For every record that follows, write out the text exactly and omit the picture, if one is present.

▶ [SOURCE DATA]:
^^^^^^^^^^^^^^^^

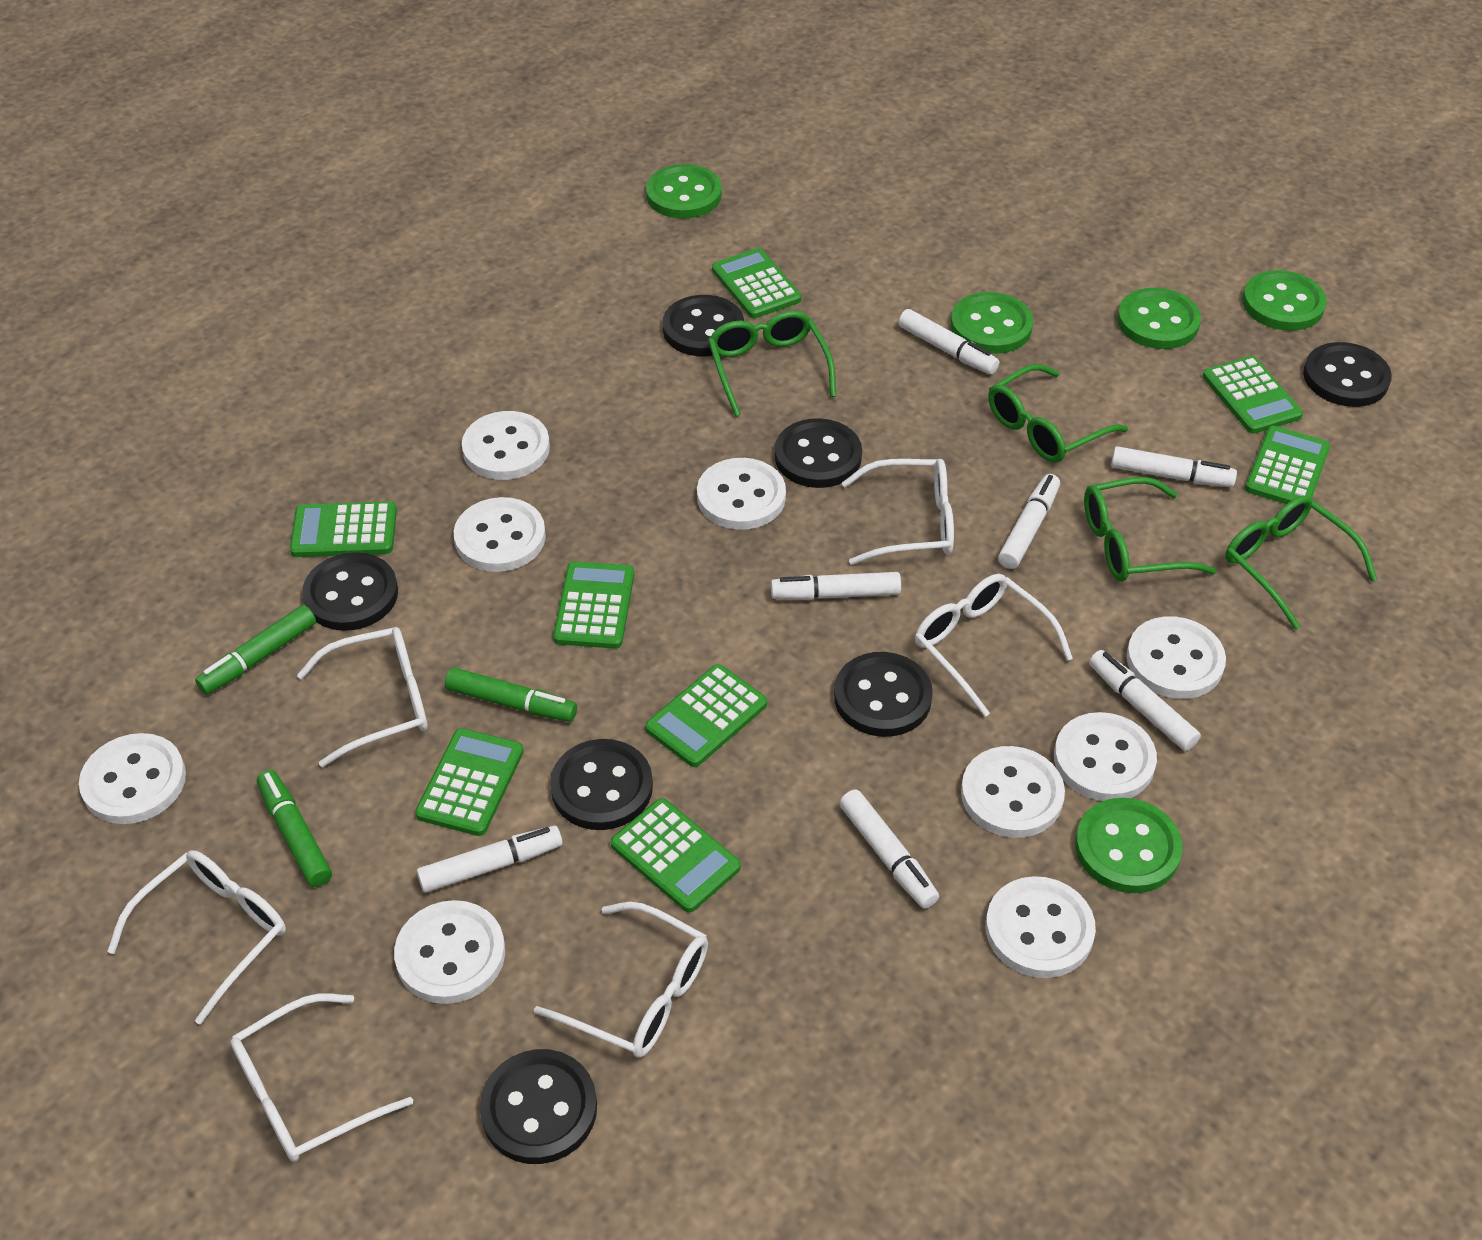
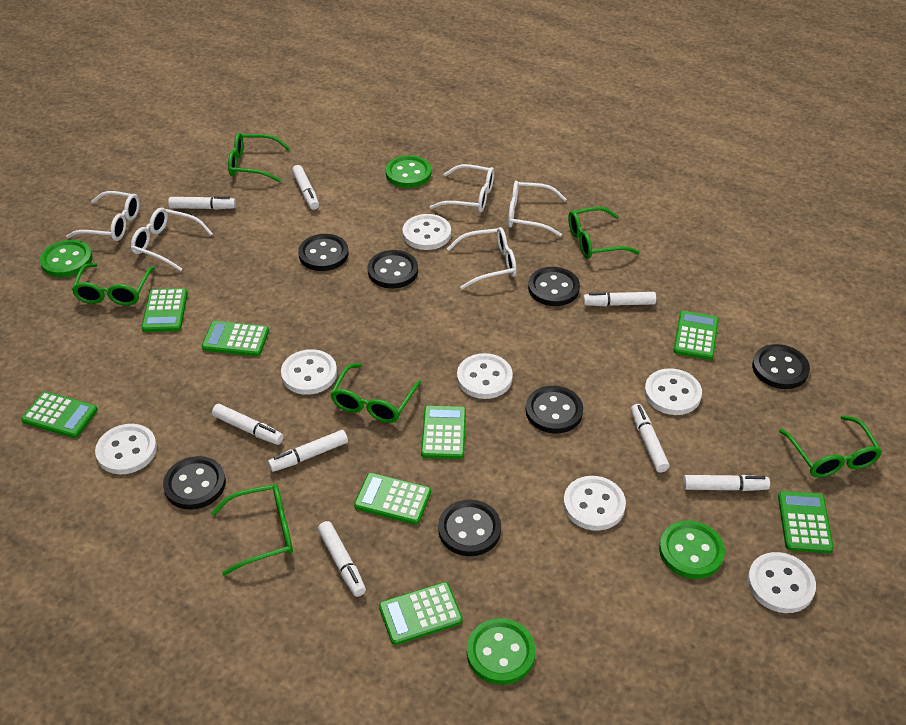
green button: 5 -> 4
green glasses: 4 -> 6
green marker: 3 -> 0
white button: 9 -> 7
white glasses: 6 -> 5
white marker: 7 -> 8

^^^^^^^^^^^^^^^^

▶ [RESPONSE AREA]:
green button: 5 -> 4
green glasses: 4 -> 6
green marker: 3 -> 0
white button: 9 -> 7
white glasses: 6 -> 5
white marker: 7 -> 8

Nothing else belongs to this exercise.